── Material provided ──
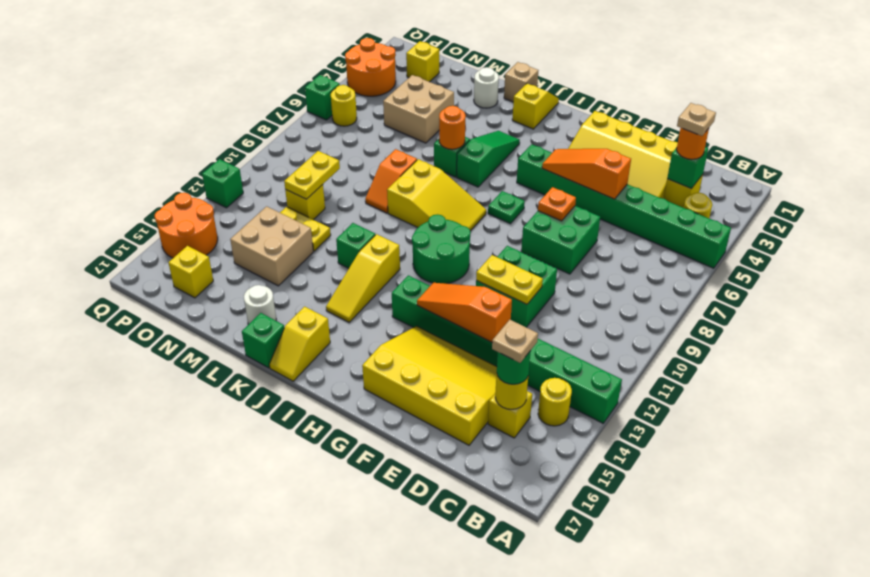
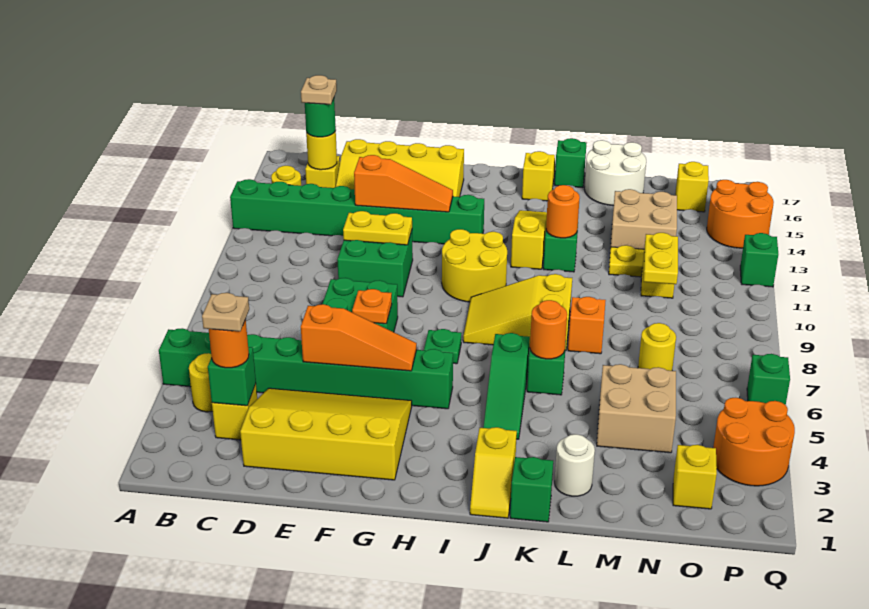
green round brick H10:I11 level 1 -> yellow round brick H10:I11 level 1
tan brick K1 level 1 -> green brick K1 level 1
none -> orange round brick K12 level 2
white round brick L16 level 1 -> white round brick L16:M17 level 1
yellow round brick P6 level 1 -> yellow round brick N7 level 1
───
── Material provided ──
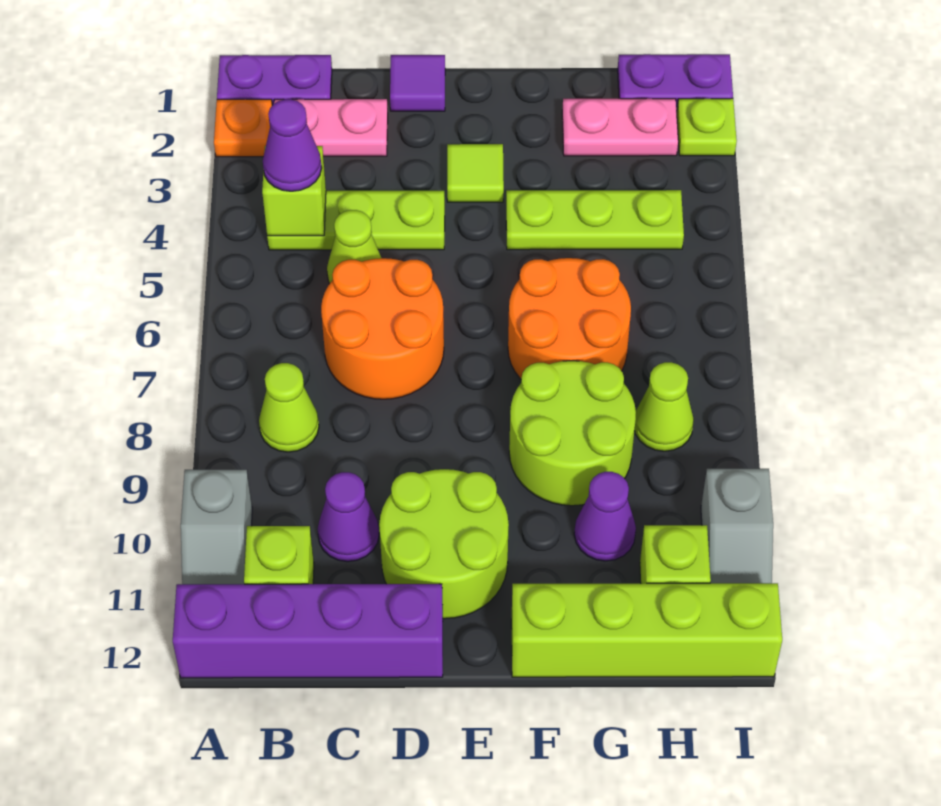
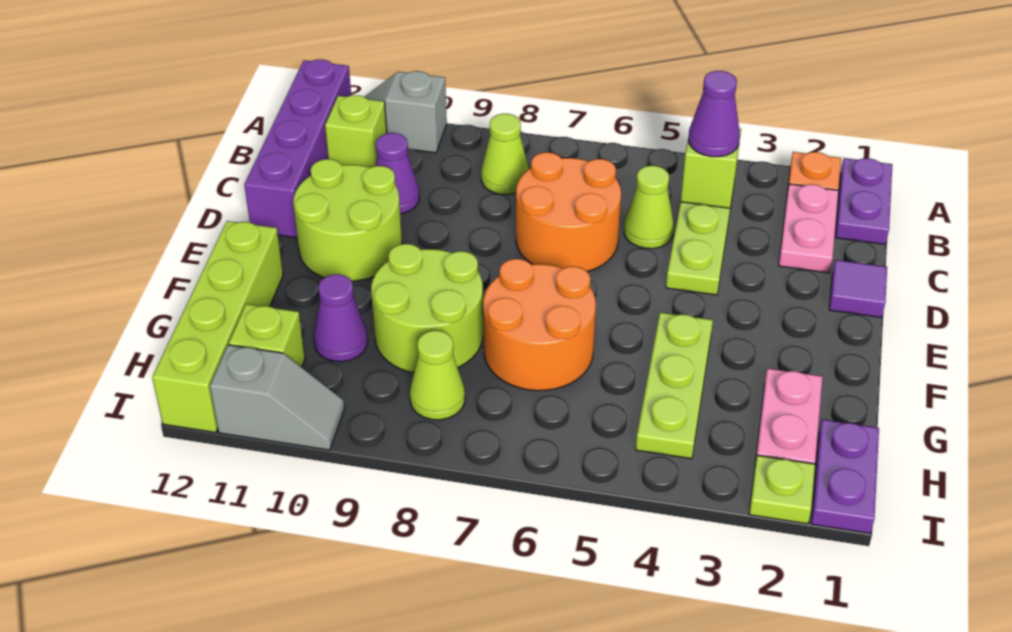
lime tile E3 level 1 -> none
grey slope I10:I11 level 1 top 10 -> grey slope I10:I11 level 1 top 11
───
── Material provided ──
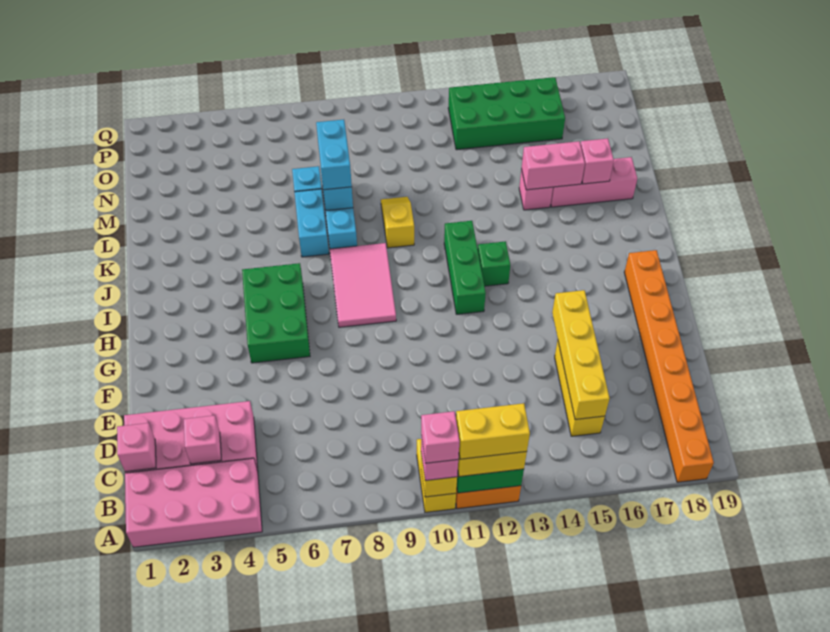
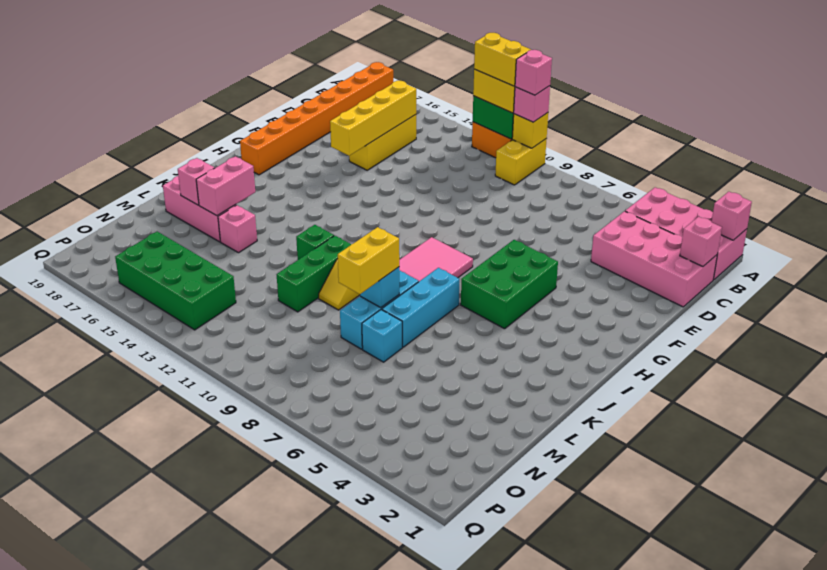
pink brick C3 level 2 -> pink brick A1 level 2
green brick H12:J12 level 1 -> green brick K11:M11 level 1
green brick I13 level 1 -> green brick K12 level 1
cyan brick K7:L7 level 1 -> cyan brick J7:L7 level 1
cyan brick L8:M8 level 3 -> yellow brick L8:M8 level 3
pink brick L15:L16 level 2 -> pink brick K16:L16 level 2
───
◆ Problem:
Look for the word "none" in the listing above, and copy every line where you find it.

◆ Response:
none -> orange round brick K12 level 2
lime tile E3 level 1 -> none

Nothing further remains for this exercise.